BRIEF -
Please give the number of lines in the entries below that hold "size", with no other words.

Object change descriptions -
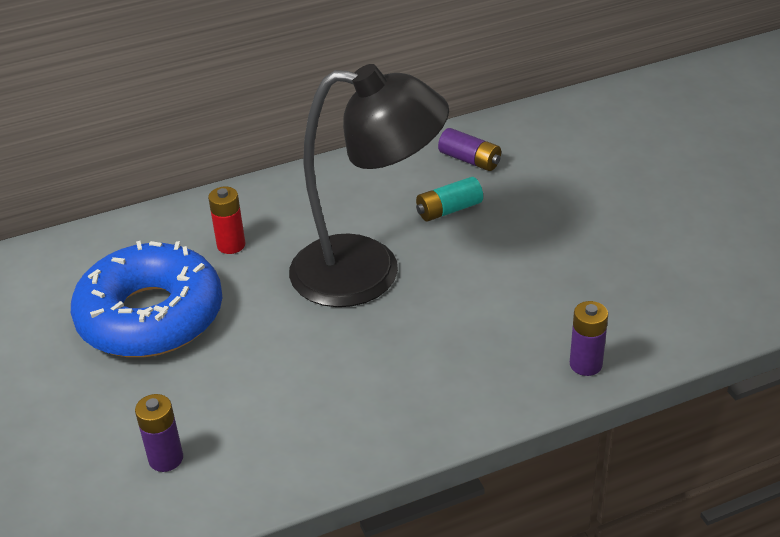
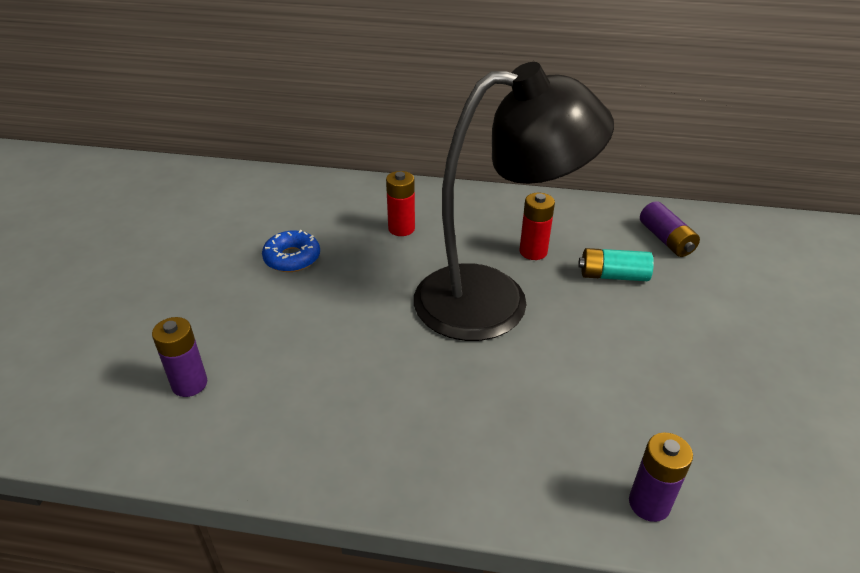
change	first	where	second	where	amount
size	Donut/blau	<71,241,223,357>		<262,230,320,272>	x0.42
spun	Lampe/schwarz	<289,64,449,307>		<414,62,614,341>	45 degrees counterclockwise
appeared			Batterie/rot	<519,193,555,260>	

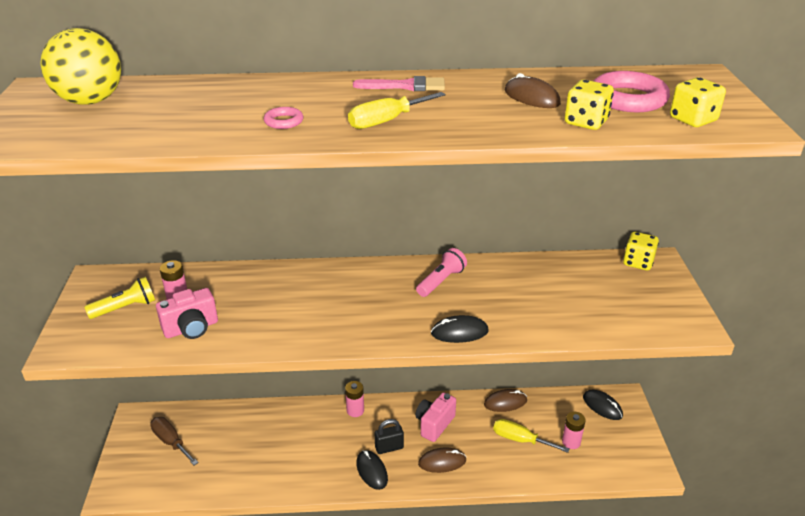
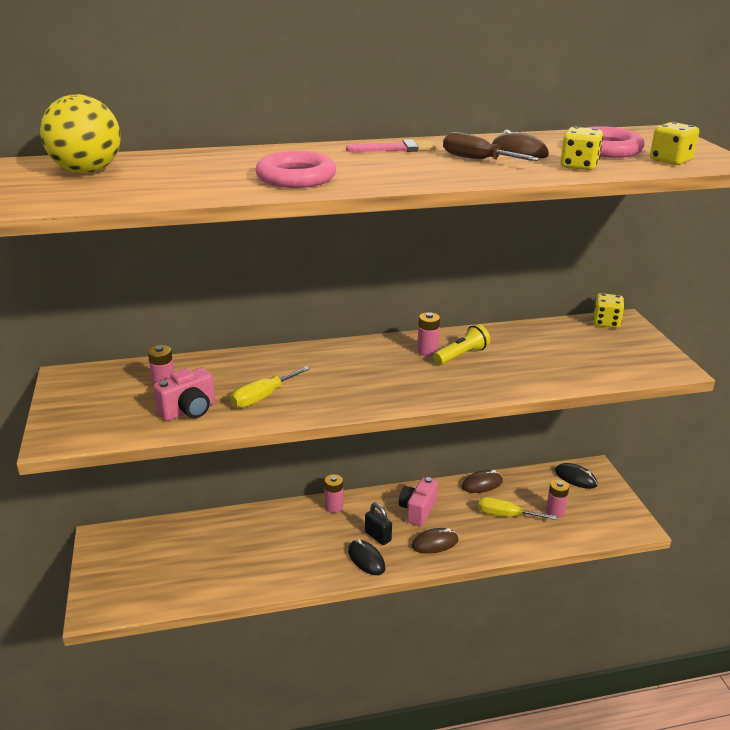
change	first	where	second	where	amount
relocated	Taschenlampe/gelb	<84,277,155,319>		<433,324,490,365>	
relocated	Schraubenzieher/braun	<150,417,199,465>		<443,132,540,161>	
size	Ring/rosa	<264,107,303,129>		<255,151,336,188>	x2.06
relocated	Schraubenzieher/gelb	<348,92,446,129>		<230,366,310,408>	
spun	Vorhängeschloss/schwarz	<375,419,404,454>		<365,502,392,545>	75 degrees clockwise
exchanged	Taschenlampe/rosa	<416,248,467,297>	Batterie/rosa	<417,312,440,356>	
missing	Computermaus/schwarz	<431,315,489,343>			

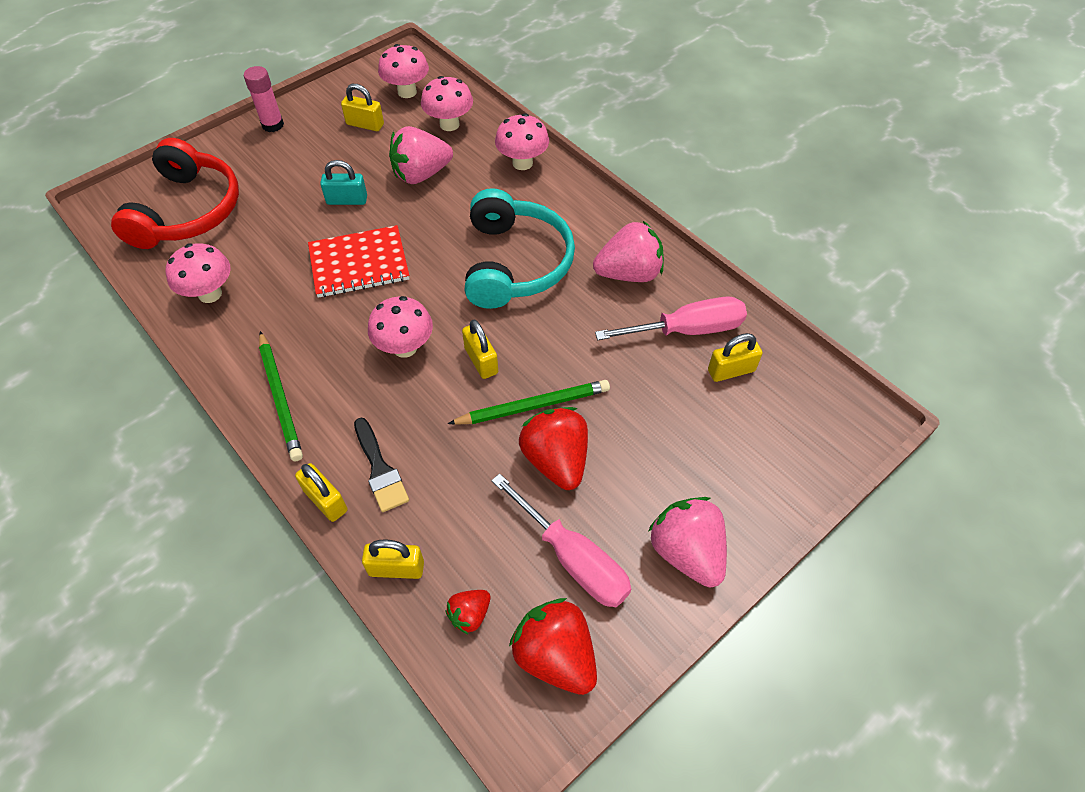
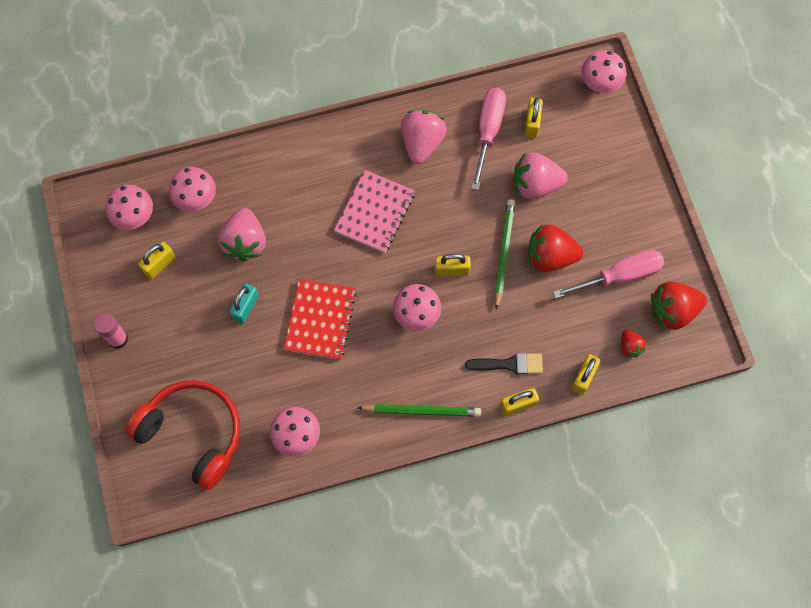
change	first	where	second	where	amount
exchanged	Kopfhörer/türkis	<464,188,575,309>	Notizbuch/rosa	<334,170,415,253>	
relocated	Pilz/rosa	<495,113,549,170>		<581,50,626,93>	
relocated	Erdbeere/rosa	<648,497,727,587>		<514,152,568,199>	

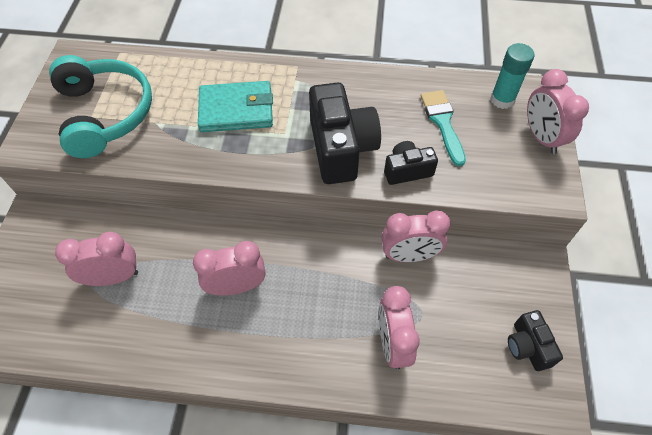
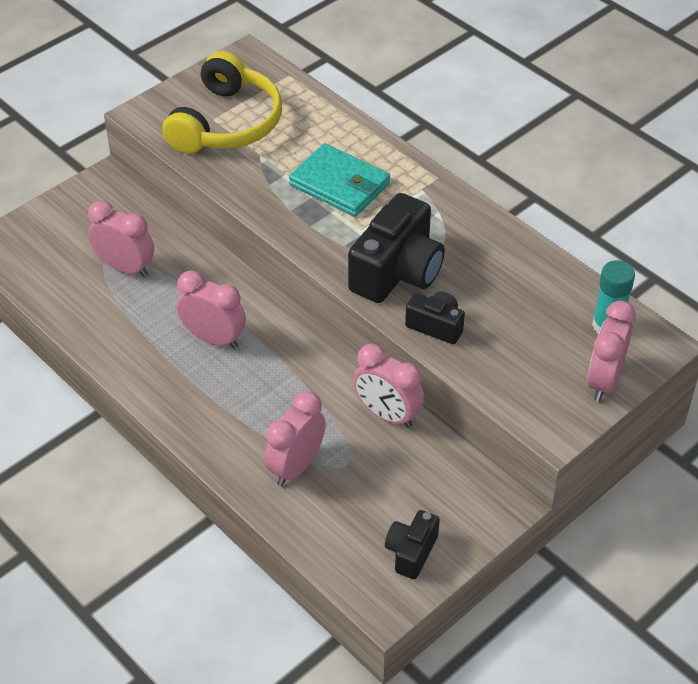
change	first	where	second	where	amount
colour	Kopfhörer/türkis	<49,55,152,158>	Kopfhörer/gelb	<162,51,282,154>	
missing	Pinsel/türkis	<421,90,466,166>			

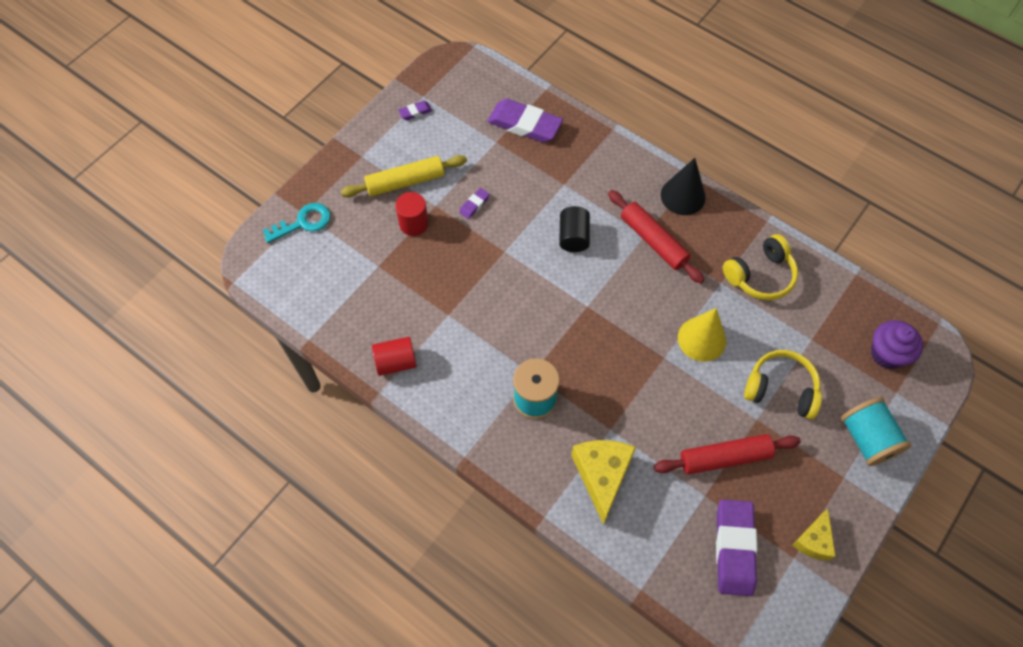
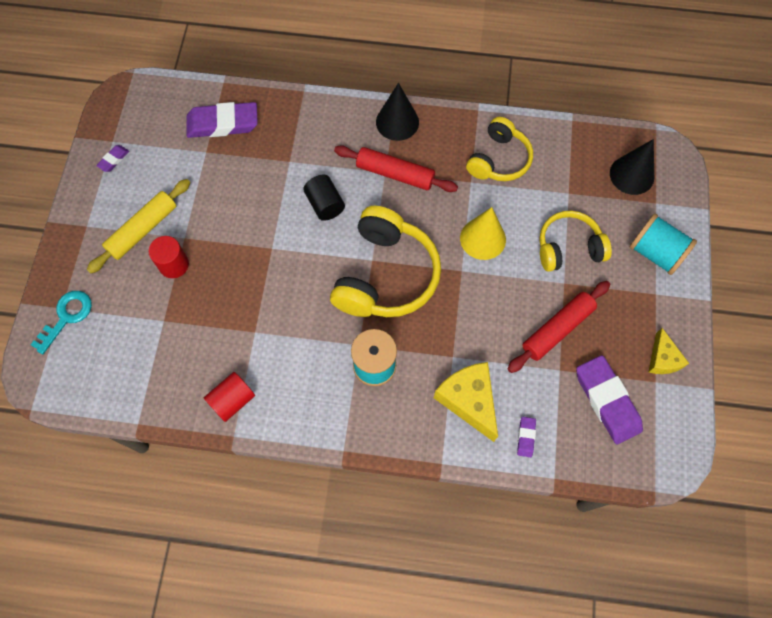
change	first	where	second	where	amount
relocated	Radiergummi/lila	<459,188,490,219>		<517,417,536,457>	
exchanged	Muffin/lila	<871,320,923,369>	Kegel/schwarz	<610,139,654,195>	
appeared			Kopfhörer/gelb	<330,206,441,317>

RESULT OF THE TASK -
2